» **Exercise aim**
Given the records that follow, return each one verbatim.

*** Data to examine ***

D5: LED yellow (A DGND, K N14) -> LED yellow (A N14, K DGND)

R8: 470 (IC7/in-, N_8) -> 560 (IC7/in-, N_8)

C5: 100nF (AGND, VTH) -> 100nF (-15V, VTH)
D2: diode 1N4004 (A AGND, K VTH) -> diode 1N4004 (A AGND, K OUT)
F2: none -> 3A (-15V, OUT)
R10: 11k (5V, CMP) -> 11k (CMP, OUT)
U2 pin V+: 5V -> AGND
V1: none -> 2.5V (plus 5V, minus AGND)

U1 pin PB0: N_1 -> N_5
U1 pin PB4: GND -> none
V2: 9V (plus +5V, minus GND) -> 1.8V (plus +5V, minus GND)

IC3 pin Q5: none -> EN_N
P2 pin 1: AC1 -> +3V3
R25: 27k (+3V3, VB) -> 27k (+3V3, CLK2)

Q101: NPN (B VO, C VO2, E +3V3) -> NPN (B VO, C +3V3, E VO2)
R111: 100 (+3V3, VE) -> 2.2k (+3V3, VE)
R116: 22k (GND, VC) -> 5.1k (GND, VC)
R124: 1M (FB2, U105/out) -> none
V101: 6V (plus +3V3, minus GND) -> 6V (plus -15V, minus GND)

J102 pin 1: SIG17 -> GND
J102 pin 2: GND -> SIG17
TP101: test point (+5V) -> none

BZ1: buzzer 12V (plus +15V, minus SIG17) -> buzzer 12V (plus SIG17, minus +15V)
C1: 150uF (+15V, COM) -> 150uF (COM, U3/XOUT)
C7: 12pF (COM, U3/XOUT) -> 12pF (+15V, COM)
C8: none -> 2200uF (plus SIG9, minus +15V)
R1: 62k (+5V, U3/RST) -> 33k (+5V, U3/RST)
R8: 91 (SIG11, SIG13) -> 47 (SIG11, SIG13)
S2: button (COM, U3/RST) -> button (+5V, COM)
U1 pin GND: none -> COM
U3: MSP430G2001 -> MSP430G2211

*** End of Data to examine ***

» **Written response**
D5: LED yellow (A DGND, K N14) -> LED yellow (A N14, K DGND)

R8: 470 (IC7/in-, N_8) -> 560 (IC7/in-, N_8)

C5: 100nF (AGND, VTH) -> 100nF (-15V, VTH)
D2: diode 1N4004 (A AGND, K VTH) -> diode 1N4004 (A AGND, K OUT)
F2: none -> 3A (-15V, OUT)
R10: 11k (5V, CMP) -> 11k (CMP, OUT)
U2 pin V+: 5V -> AGND
V1: none -> 2.5V (plus 5V, minus AGND)

U1 pin PB0: N_1 -> N_5
U1 pin PB4: GND -> none
V2: 9V (plus +5V, minus GND) -> 1.8V (plus +5V, minus GND)

IC3 pin Q5: none -> EN_N
P2 pin 1: AC1 -> +3V3
R25: 27k (+3V3, VB) -> 27k (+3V3, CLK2)

Q101: NPN (B VO, C VO2, E +3V3) -> NPN (B VO, C +3V3, E VO2)
R111: 100 (+3V3, VE) -> 2.2k (+3V3, VE)
R116: 22k (GND, VC) -> 5.1k (GND, VC)
R124: 1M (FB2, U105/out) -> none
V101: 6V (plus +3V3, minus GND) -> 6V (plus -15V, minus GND)

J102 pin 1: SIG17 -> GND
J102 pin 2: GND -> SIG17
TP101: test point (+5V) -> none

BZ1: buzzer 12V (plus +15V, minus SIG17) -> buzzer 12V (plus SIG17, minus +15V)
C1: 150uF (+15V, COM) -> 150uF (COM, U3/XOUT)
C7: 12pF (COM, U3/XOUT) -> 12pF (+15V, COM)
C8: none -> 2200uF (plus SIG9, minus +15V)
R1: 62k (+5V, U3/RST) -> 33k (+5V, U3/RST)
R8: 91 (SIG11, SIG13) -> 47 (SIG11, SIG13)
S2: button (COM, U3/RST) -> button (+5V, COM)
U1 pin GND: none -> COM
U3: MSP430G2001 -> MSP430G2211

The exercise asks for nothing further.